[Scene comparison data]
-- Opening Marker --
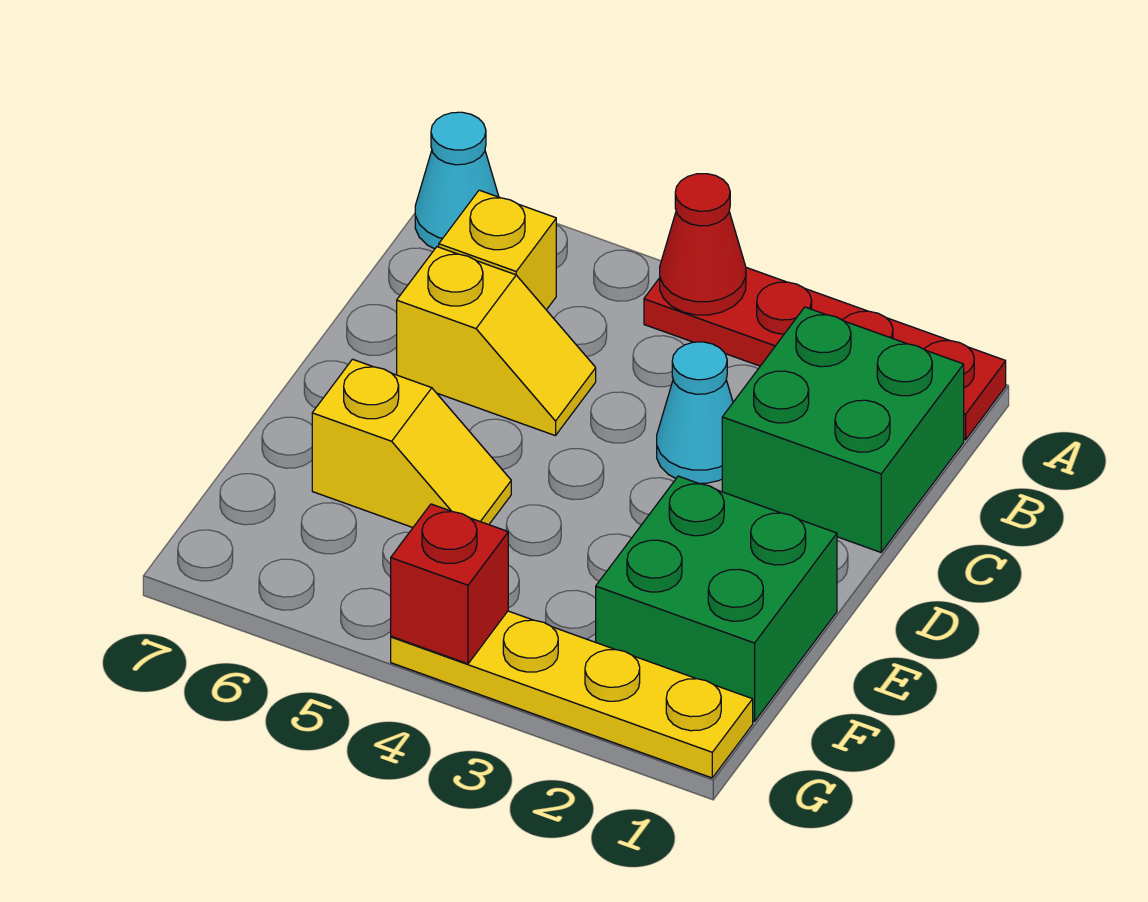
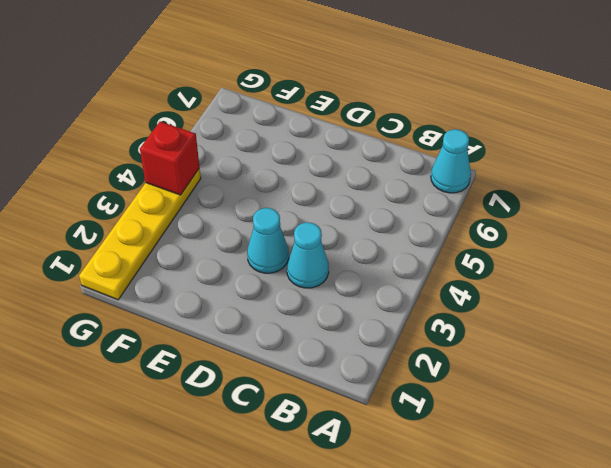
cyan cone D3 level 1 -> none
none -> red plate A1:A4 level 1
none -> green brick B1:C2 level 1

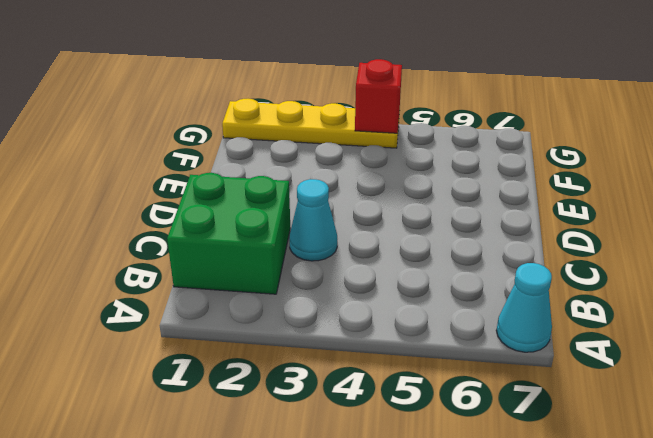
none -> red plate A1:A4 level 1
none -> yellow brick B6 level 1

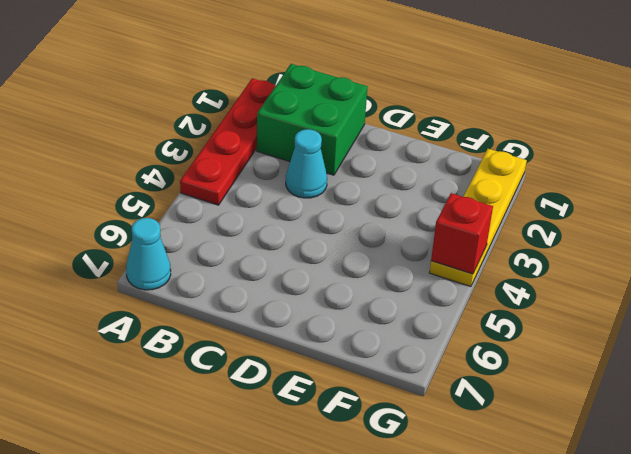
none -> yellow brick B6 level 1
none -> yellow slope C5:C6 level 1 top 6

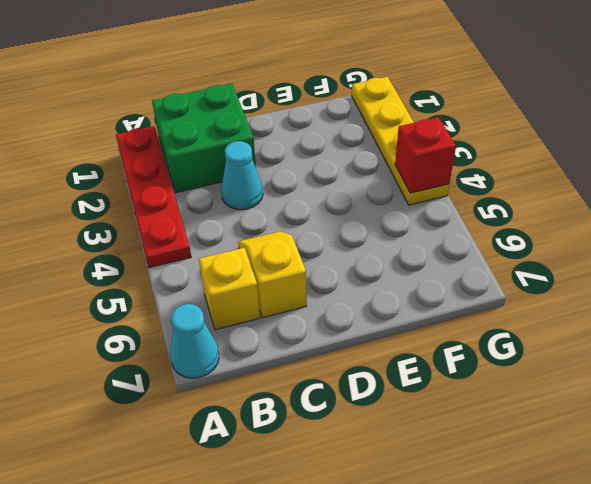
none -> green brick E1:F2 level 1
none -> yellow slope E5:E6 level 1 top 6

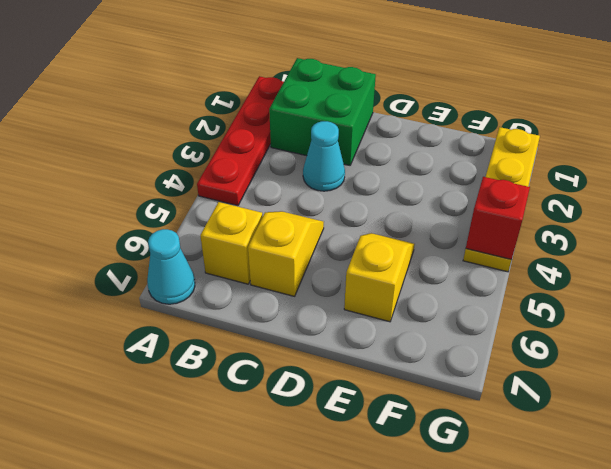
none -> green brick E1:F2 level 1
none -> red cone A4 level 2

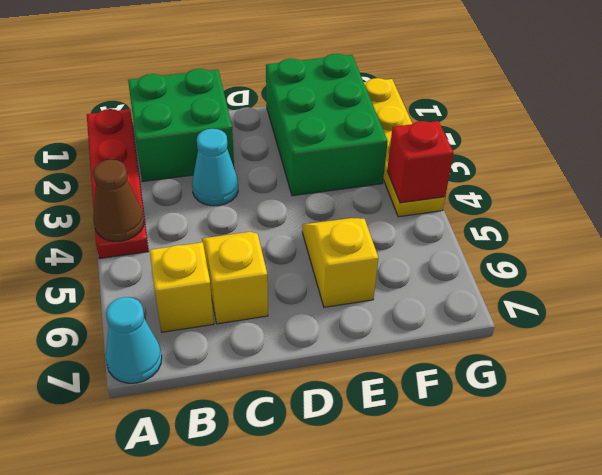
brown cone A4 level 2 -> red cone A4 level 2
green brick E1:F3 level 1 -> green brick E1:F2 level 1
-- Closing Marker --
• [PROBLEM TO SOLVE]: Print the records above exactly, minus pictures.

• [RESPONSE]:
cyan cone D3 level 1 -> none
none -> red plate A1:A4 level 1
none -> green brick B1:C2 level 1

none -> red plate A1:A4 level 1
none -> yellow brick B6 level 1

none -> yellow brick B6 level 1
none -> yellow slope C5:C6 level 1 top 6

none -> green brick E1:F2 level 1
none -> yellow slope E5:E6 level 1 top 6

none -> green brick E1:F2 level 1
none -> red cone A4 level 2

brown cone A4 level 2 -> red cone A4 level 2
green brick E1:F3 level 1 -> green brick E1:F2 level 1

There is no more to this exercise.